◆ Exercise aim:
Whatever pictures appear, omit them, and repeat the data below exactly.

Records from a data collection:
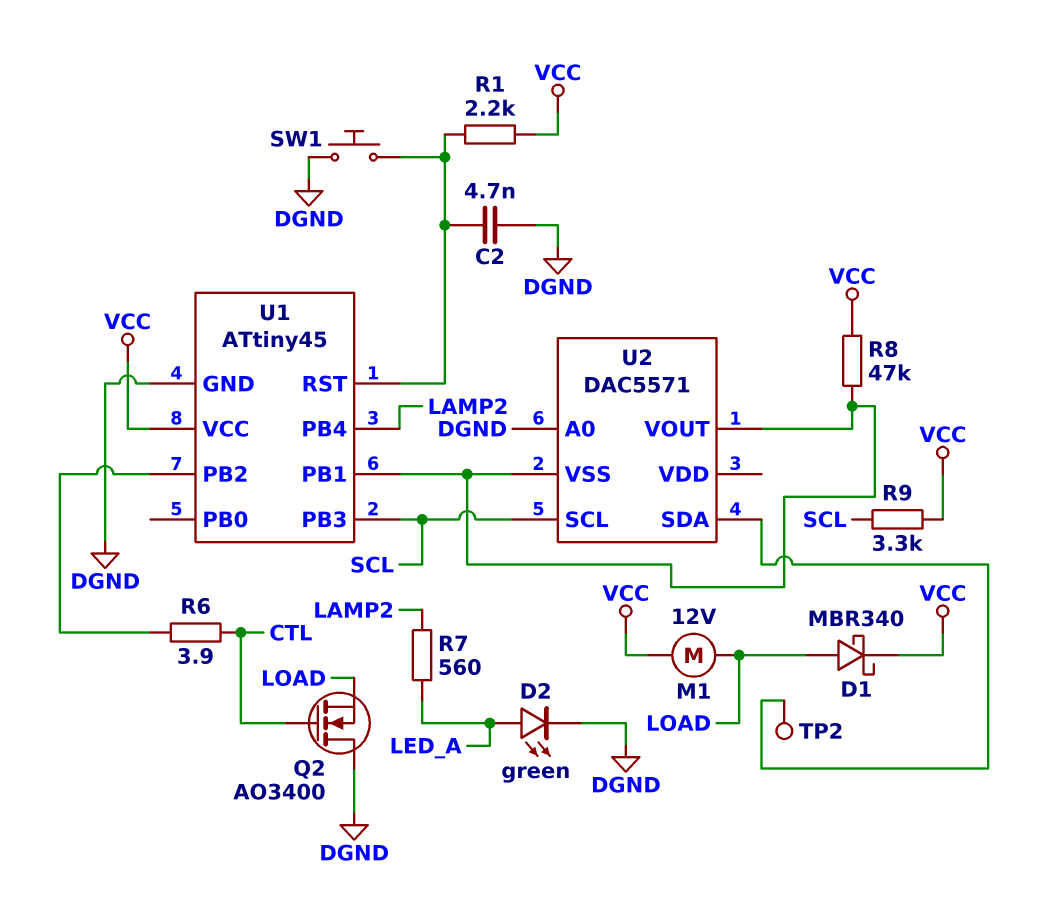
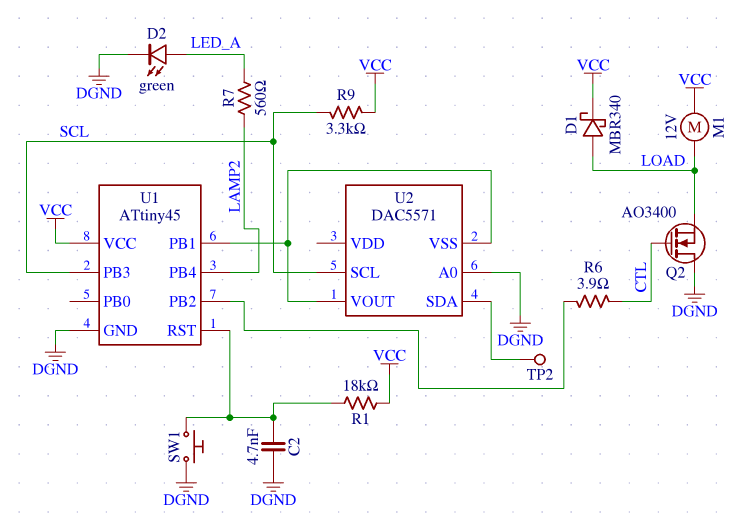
R1: 2.2k (U1/RST, VCC) -> 18k (U1/RST, VCC)
R8: 47k (U1/PB1, VCC) -> none

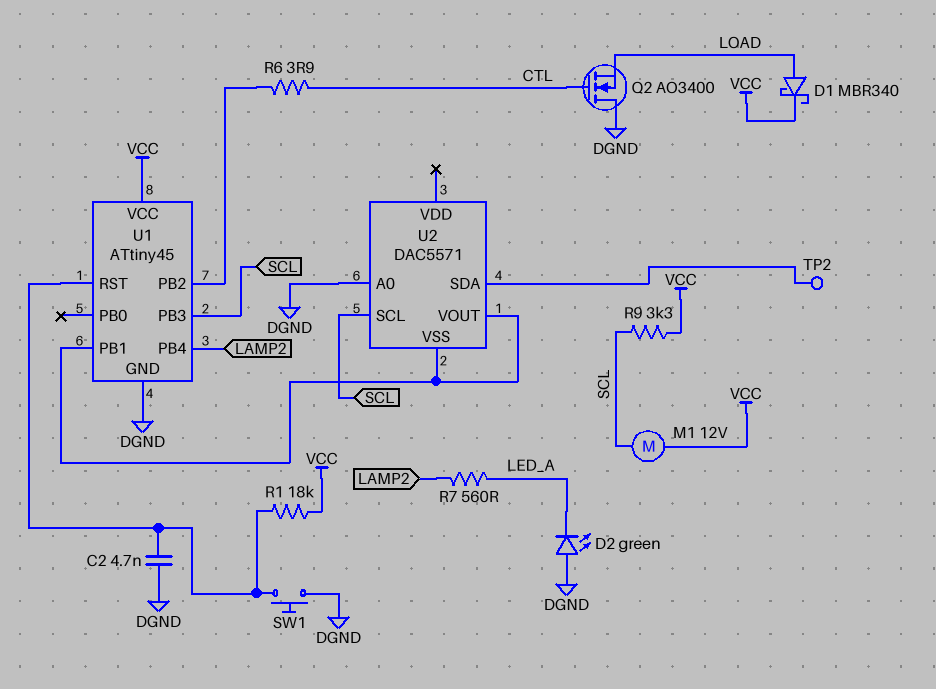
D2: LED green (A LED_A, K DGND) -> LED green (A DGND, K LED_A)
M1: motor 12V (LOAD, VCC) -> motor 12V (SCL, VCC)

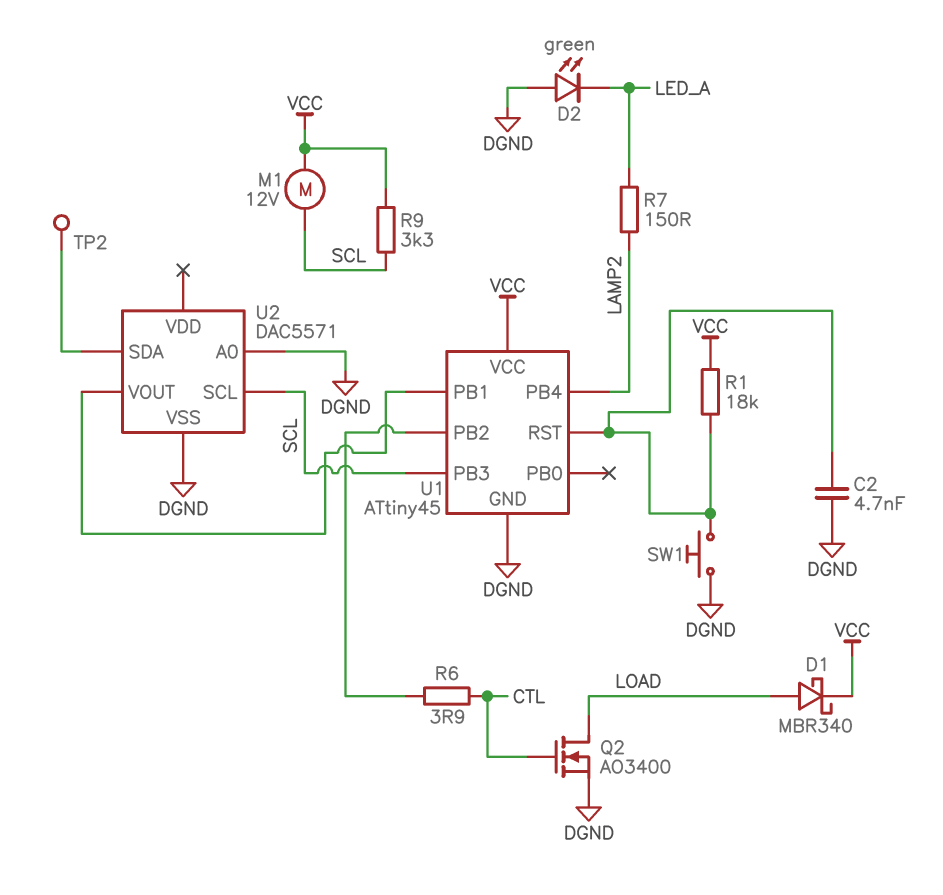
Q2: NMOS AO3400 (G CTL, D DGND, S LOAD) -> NMOS AO3400 (G CTL, D LOAD, S DGND)
R7: 560 (LAMP2, LED_A) -> 150 (LAMP2, LED_A)
U2 pin VSS: U1/PB1 -> DGND

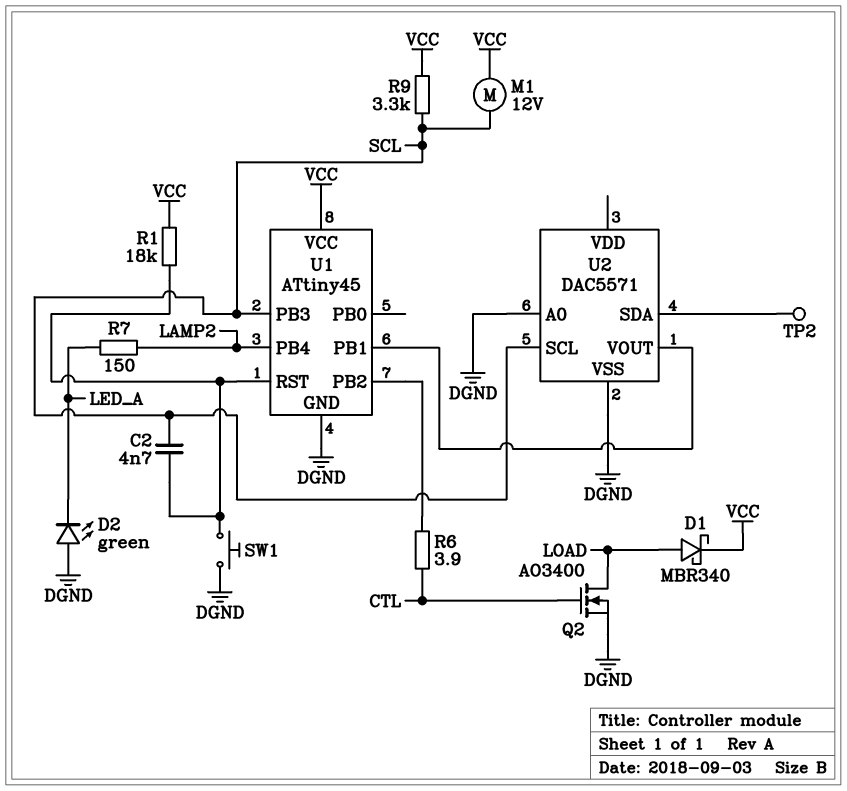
C2: 4.7nF (DGND, U1/RST) -> 4.7nF (SCL, U1/RST)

◆ Response below:
R1: 2.2k (U1/RST, VCC) -> 18k (U1/RST, VCC)
R8: 47k (U1/PB1, VCC) -> none

D2: LED green (A LED_A, K DGND) -> LED green (A DGND, K LED_A)
M1: motor 12V (LOAD, VCC) -> motor 12V (SCL, VCC)

Q2: NMOS AO3400 (G CTL, D DGND, S LOAD) -> NMOS AO3400 (G CTL, D LOAD, S DGND)
R7: 560 (LAMP2, LED_A) -> 150 (LAMP2, LED_A)
U2 pin VSS: U1/PB1 -> DGND

C2: 4.7nF (DGND, U1/RST) -> 4.7nF (SCL, U1/RST)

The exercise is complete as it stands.